### [EXERCISE DATA]
+--

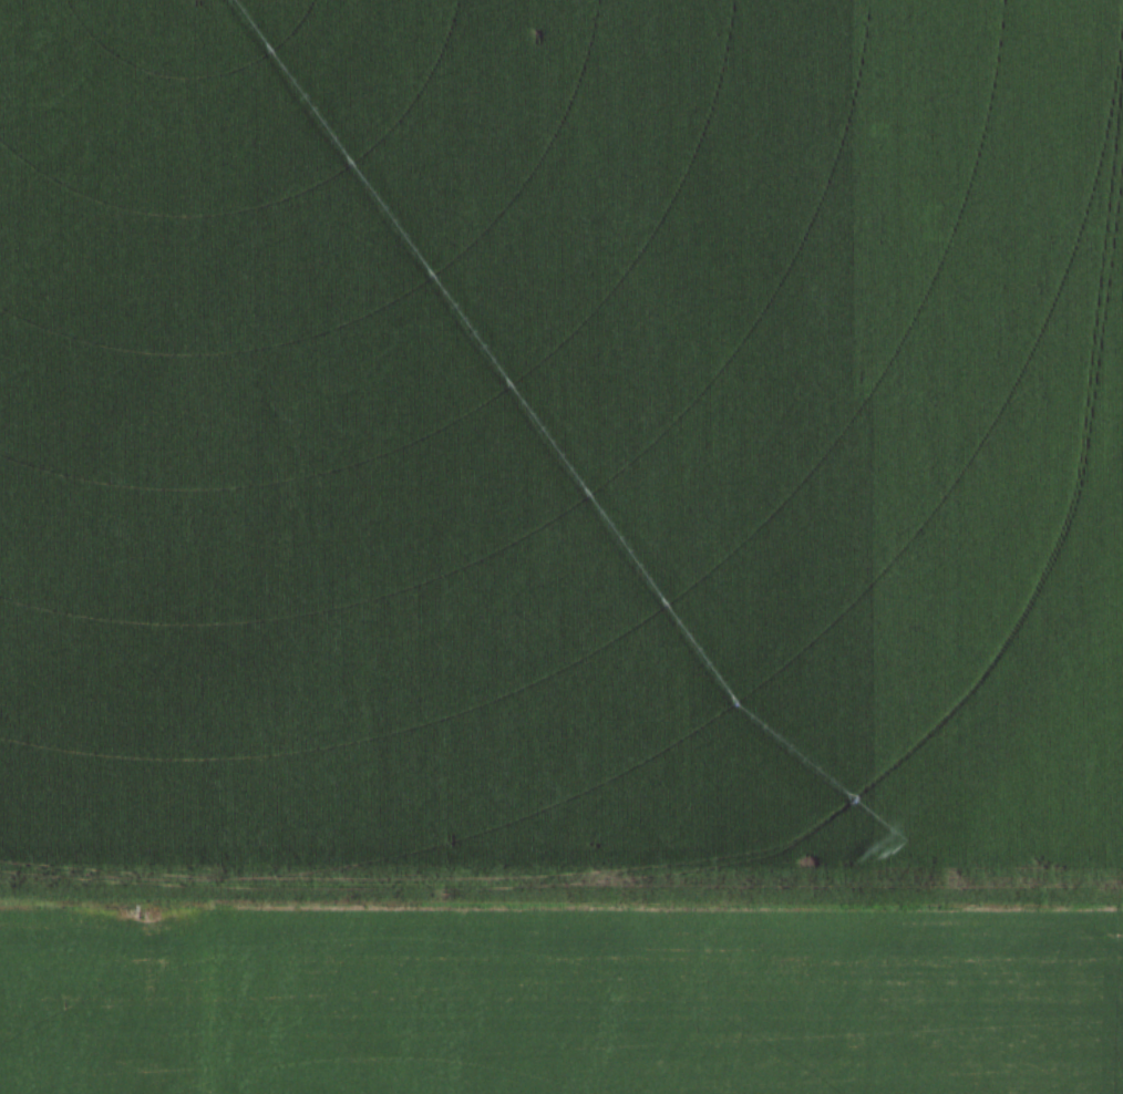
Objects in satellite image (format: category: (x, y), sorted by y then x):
crop: (561, 547)

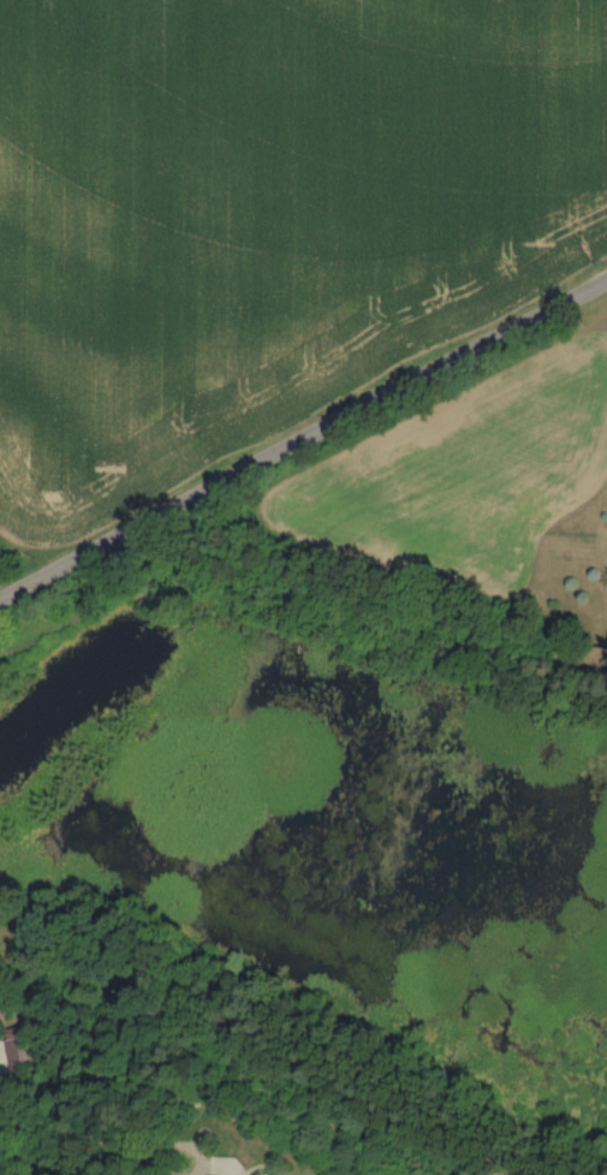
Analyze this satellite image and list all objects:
road: (302, 436)
building: (4, 1006)
building: (23, 1052)
road: (63, 1129)
road: (173, 1143)
road: (141, 1157)
building: (212, 1174)

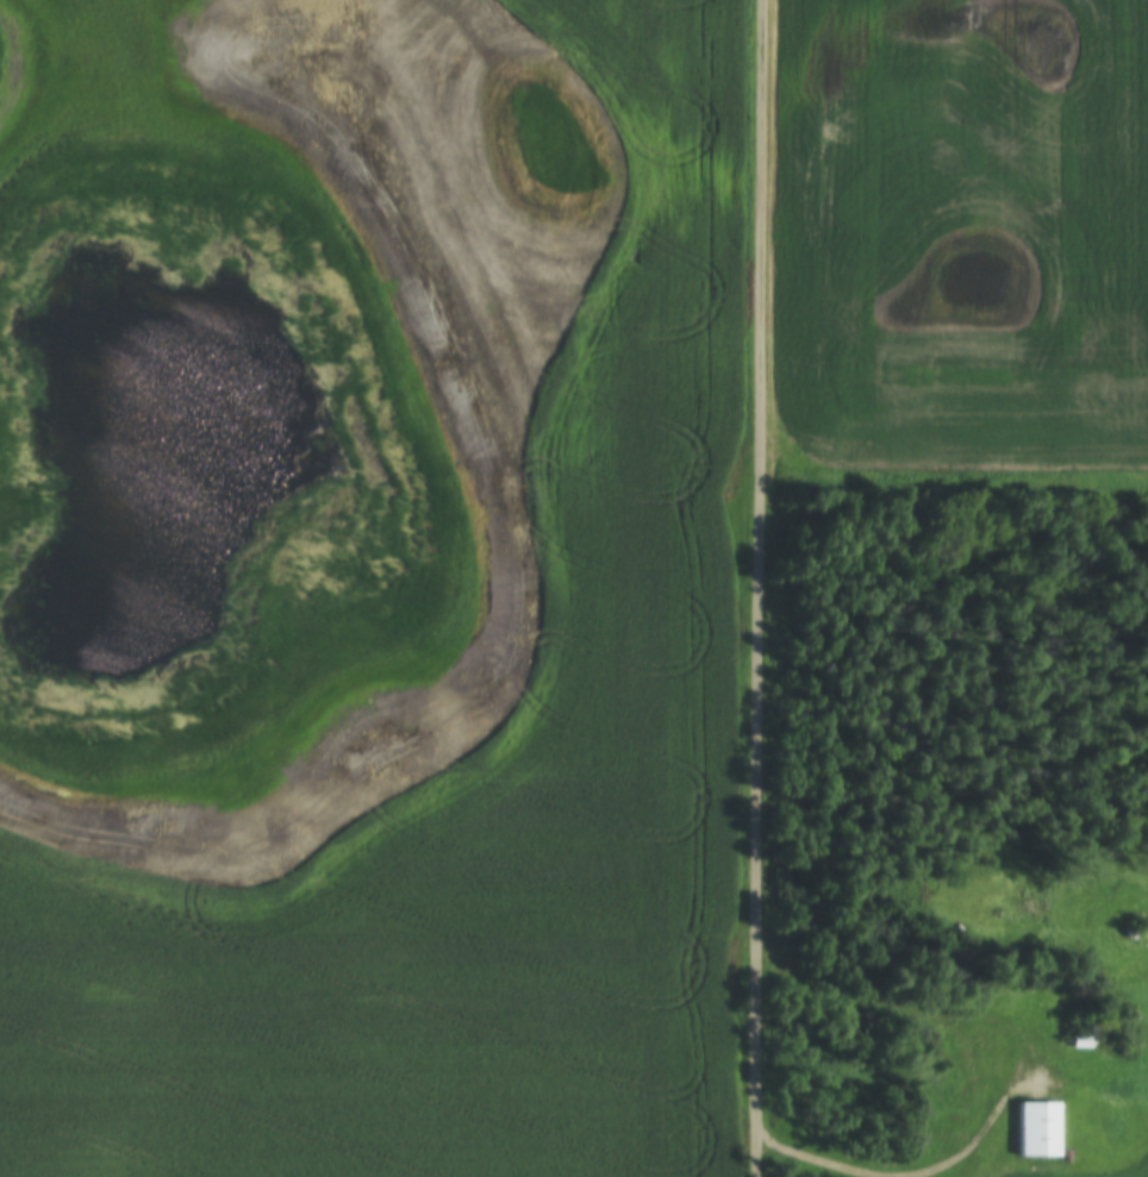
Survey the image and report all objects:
road: (758, 588)
road: (1018, 1068)
building: (1042, 1131)

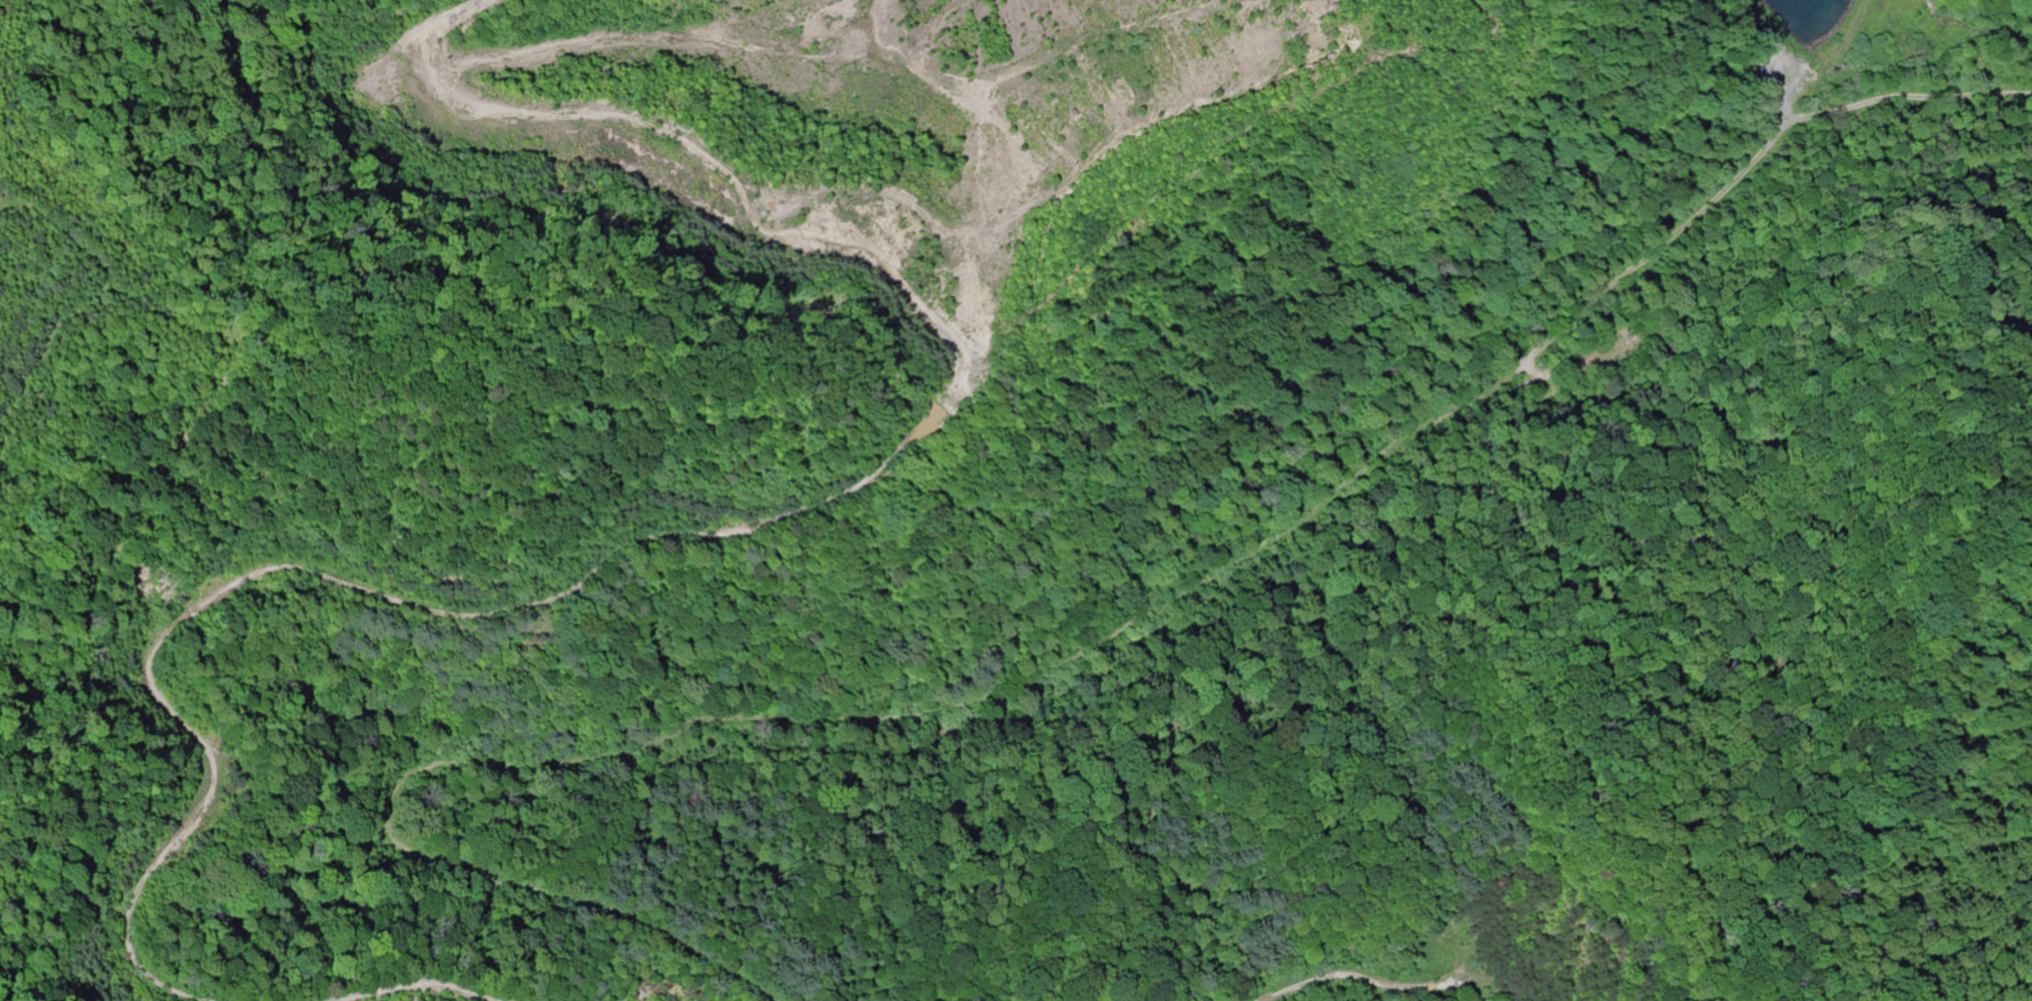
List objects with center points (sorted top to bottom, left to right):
road: (727, 530)
road: (1050, 669)
road: (357, 937)
road: (1360, 968)
road: (444, 988)
road: (1683, 997)

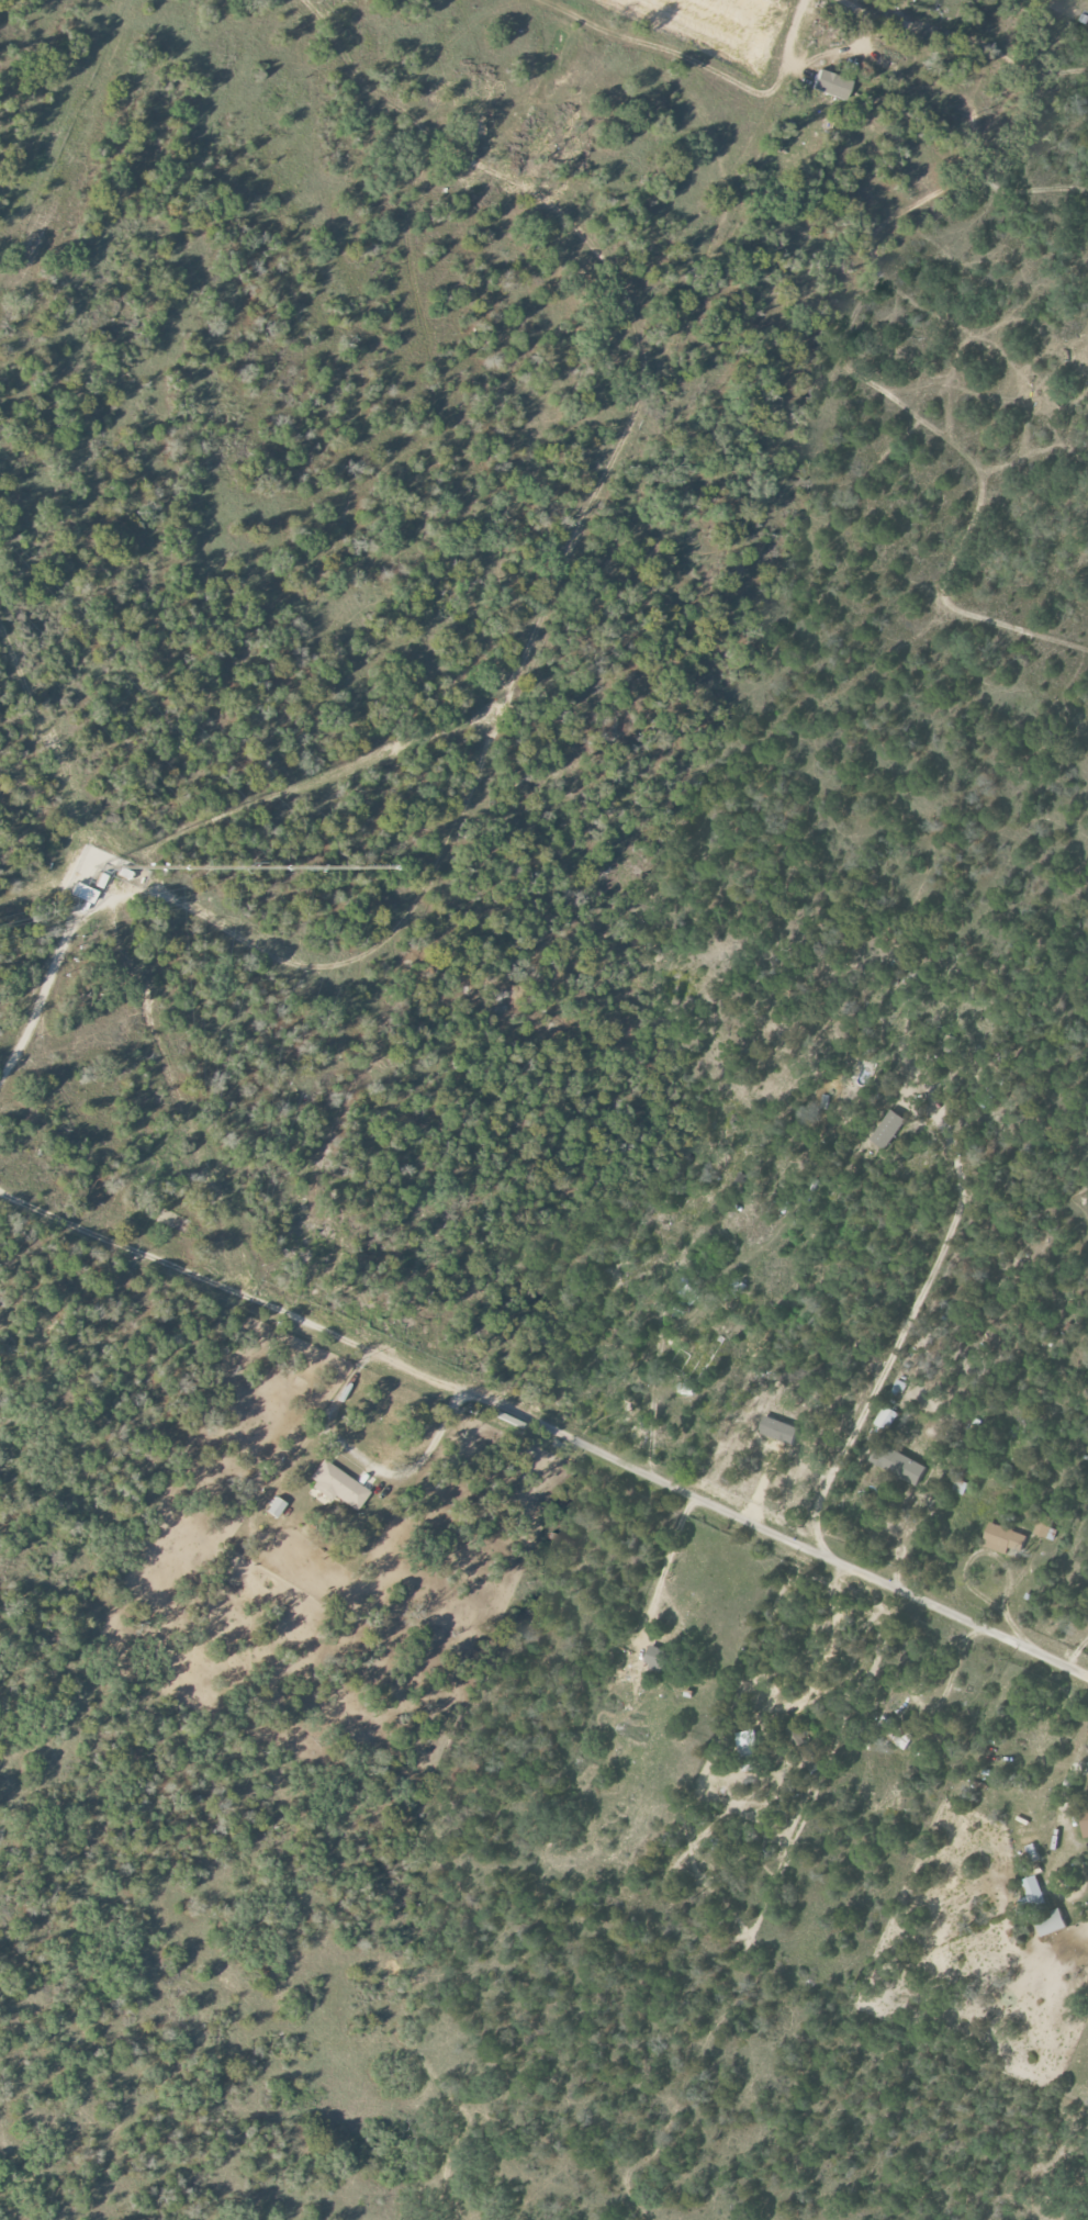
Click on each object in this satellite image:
road: (827, 54)
building: (831, 85)
road: (526, 652)
road: (300, 786)
building: (84, 893)
building: (890, 1129)
building: (735, 1286)
road: (907, 1314)
building: (686, 1389)
building: (886, 1418)
building: (780, 1430)
road: (544, 1432)
road: (364, 1457)
building: (900, 1464)
building: (337, 1485)
building: (275, 1507)
building: (1043, 1525)
building: (1004, 1539)
road: (997, 1557)
road: (662, 1565)
road: (830, 1639)
building: (658, 1656)
building: (894, 1734)
building: (750, 1744)
road: (1065, 1779)
building: (1085, 1821)
building: (1045, 1909)

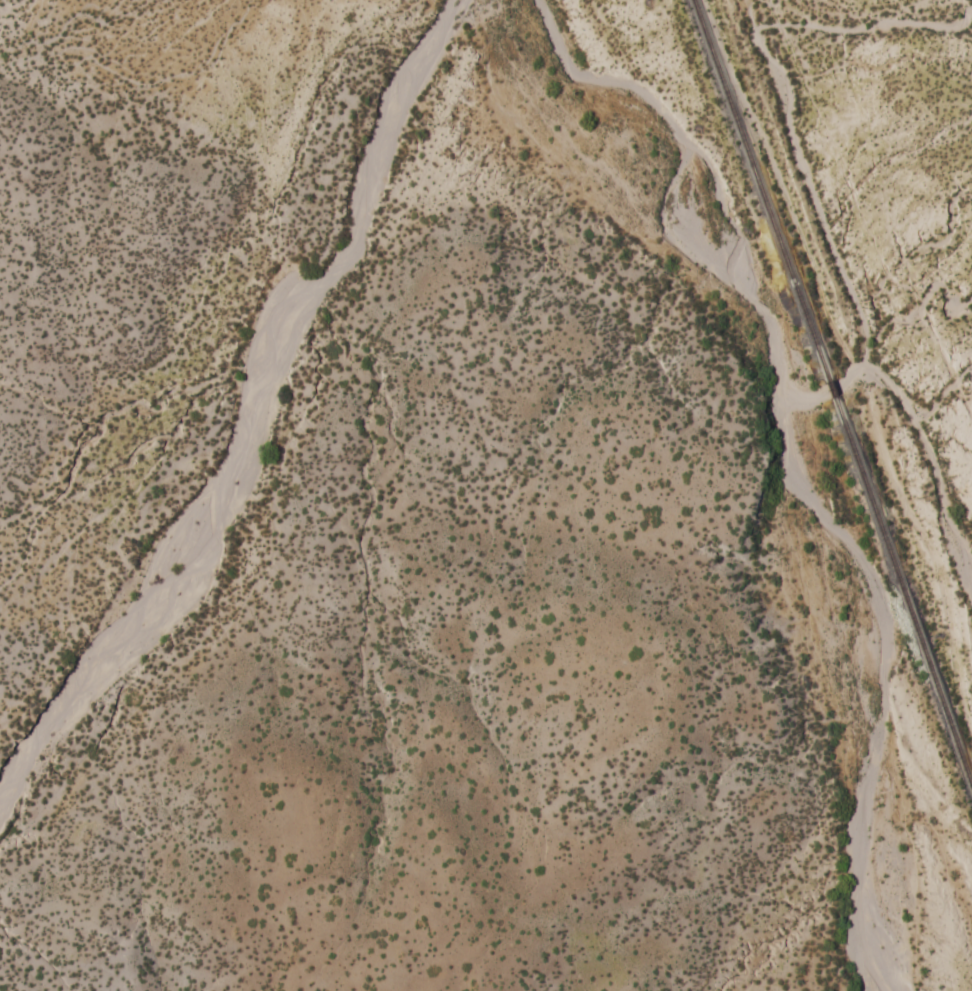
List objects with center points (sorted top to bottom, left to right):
railway: (760, 187)
railway: (833, 385)
railway: (904, 591)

+--

What you give back should be the full material above, retyped exactly, with every image removed.

### [EXERCISE OUTPUT]
Objects in satellite image (format: category: (x, y), sorted by y then x):
crop: (561, 547)

Analyze this satellite image and list all objects:
road: (302, 436)
building: (4, 1006)
building: (23, 1052)
road: (63, 1129)
road: (173, 1143)
road: (141, 1157)
building: (212, 1174)

Survey the image and report all objects:
road: (758, 588)
road: (1018, 1068)
building: (1042, 1131)

List objects with center points (sorted top to bottom, left to right):
road: (727, 530)
road: (1050, 669)
road: (357, 937)
road: (1360, 968)
road: (444, 988)
road: (1683, 997)

Click on each object in this satellite image:
road: (827, 54)
building: (831, 85)
road: (526, 652)
road: (300, 786)
building: (84, 893)
building: (890, 1129)
building: (735, 1286)
road: (907, 1314)
building: (686, 1389)
building: (886, 1418)
building: (780, 1430)
road: (544, 1432)
road: (364, 1457)
building: (900, 1464)
building: (337, 1485)
building: (275, 1507)
building: (1043, 1525)
building: (1004, 1539)
road: (997, 1557)
road: (662, 1565)
road: (830, 1639)
building: (658, 1656)
building: (894, 1734)
building: (750, 1744)
road: (1065, 1779)
building: (1085, 1821)
building: (1045, 1909)

List objects with center points (sorted top to bottom, left to right):
railway: (760, 187)
railway: (833, 385)
railway: (904, 591)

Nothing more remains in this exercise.